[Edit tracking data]
▬▬▬▬▬▬

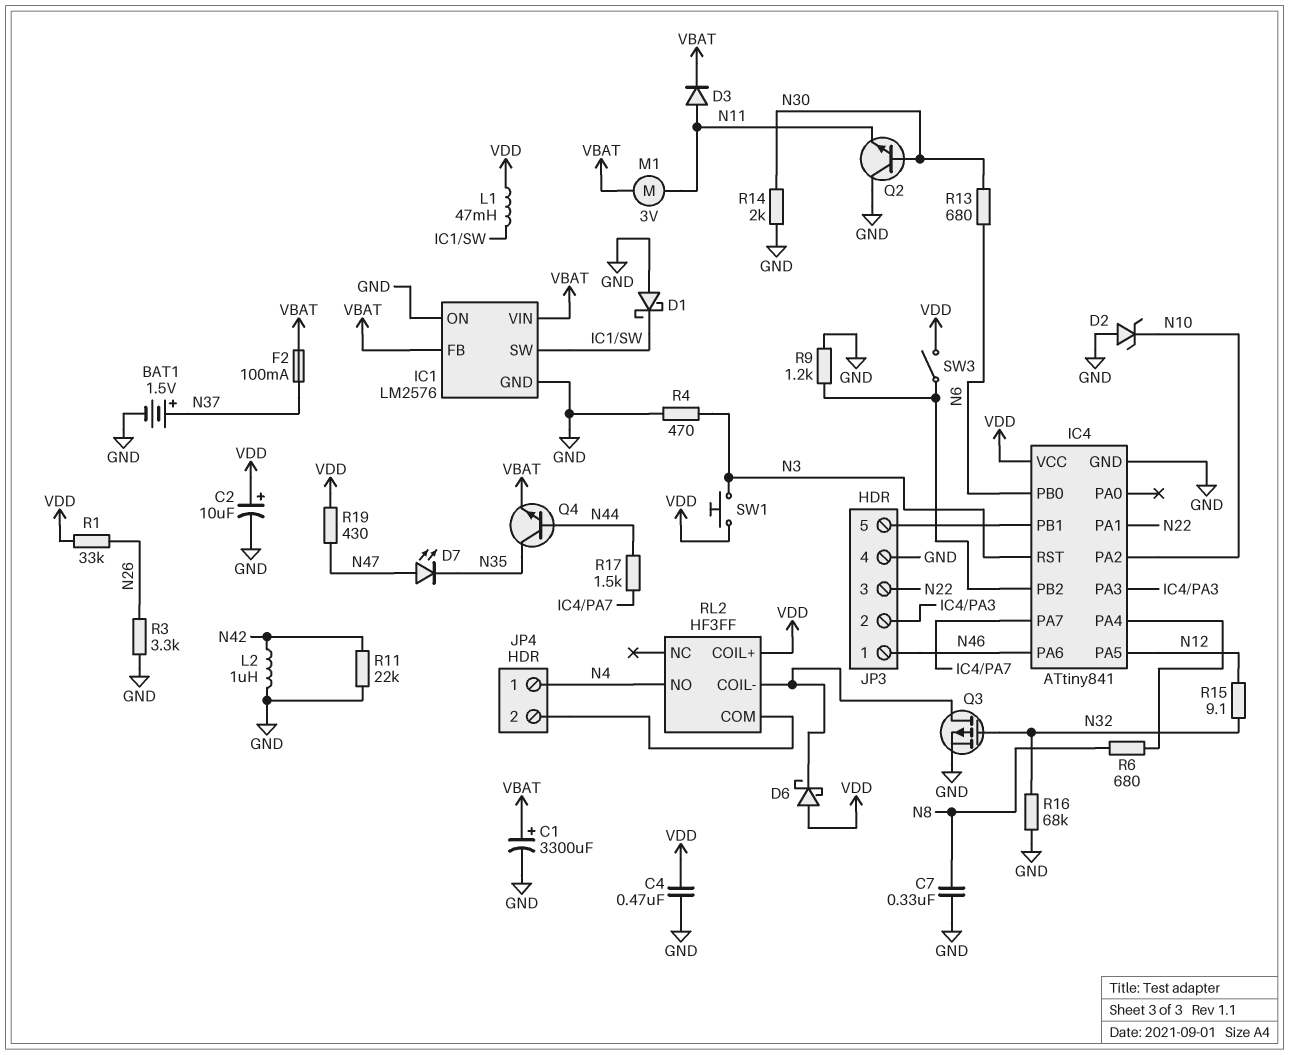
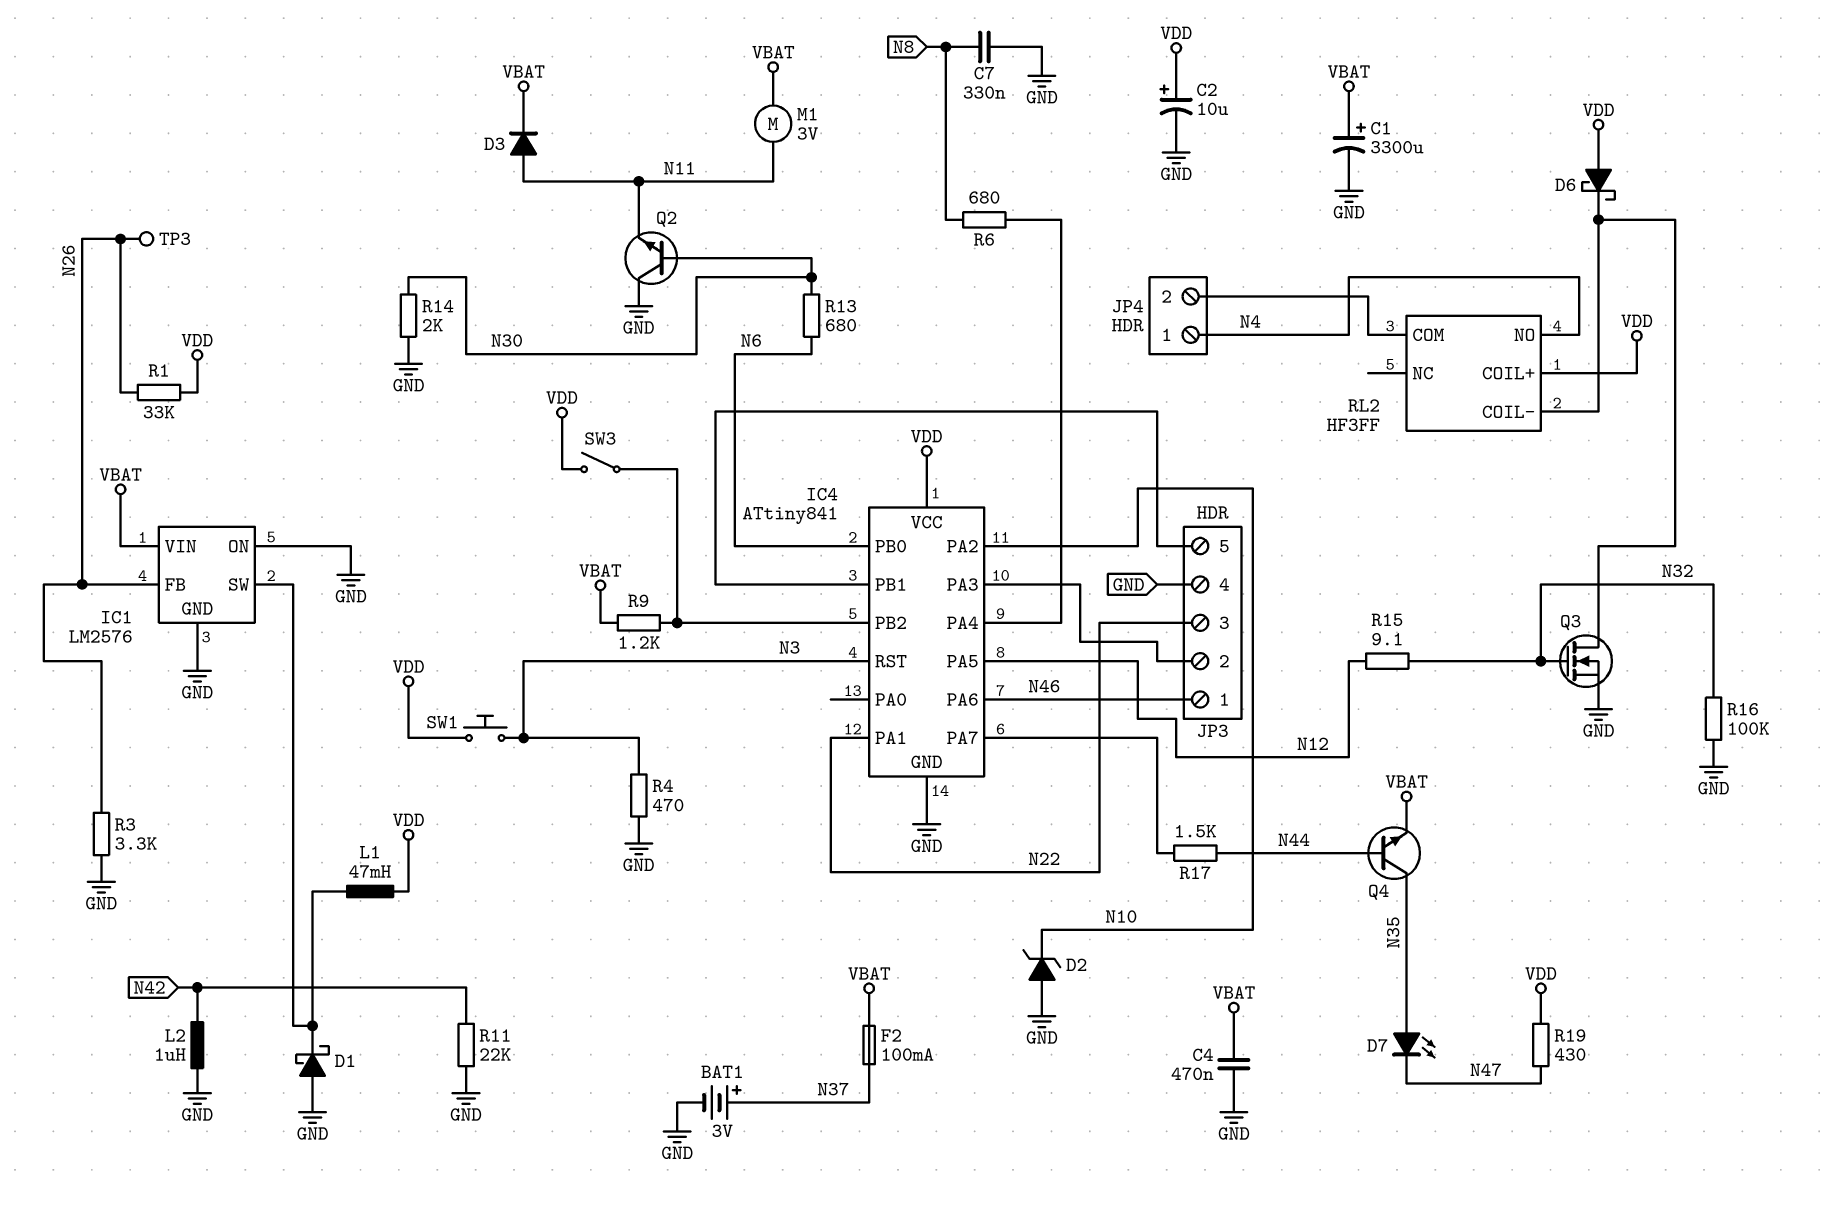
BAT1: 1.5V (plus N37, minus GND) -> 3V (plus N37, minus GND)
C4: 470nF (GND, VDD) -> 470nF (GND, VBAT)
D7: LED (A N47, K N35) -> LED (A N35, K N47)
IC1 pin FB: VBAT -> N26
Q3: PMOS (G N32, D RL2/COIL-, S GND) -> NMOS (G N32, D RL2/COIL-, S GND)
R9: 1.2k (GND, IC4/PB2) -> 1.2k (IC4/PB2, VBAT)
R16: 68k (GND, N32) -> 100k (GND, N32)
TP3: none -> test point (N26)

▬▬▬▬▬▬

Work to be completed - From the line holding "D7: LED (A N47, K N35) -> LED (A N35, K N47)" to the last line of the records, quote each line exactly and add nothing.

Response for this exercise -
D7: LED (A N47, K N35) -> LED (A N35, K N47)
IC1 pin FB: VBAT -> N26
Q3: PMOS (G N32, D RL2/COIL-, S GND) -> NMOS (G N32, D RL2/COIL-, S GND)
R9: 1.2k (GND, IC4/PB2) -> 1.2k (IC4/PB2, VBAT)
R16: 68k (GND, N32) -> 100k (GND, N32)
TP3: none -> test point (N26)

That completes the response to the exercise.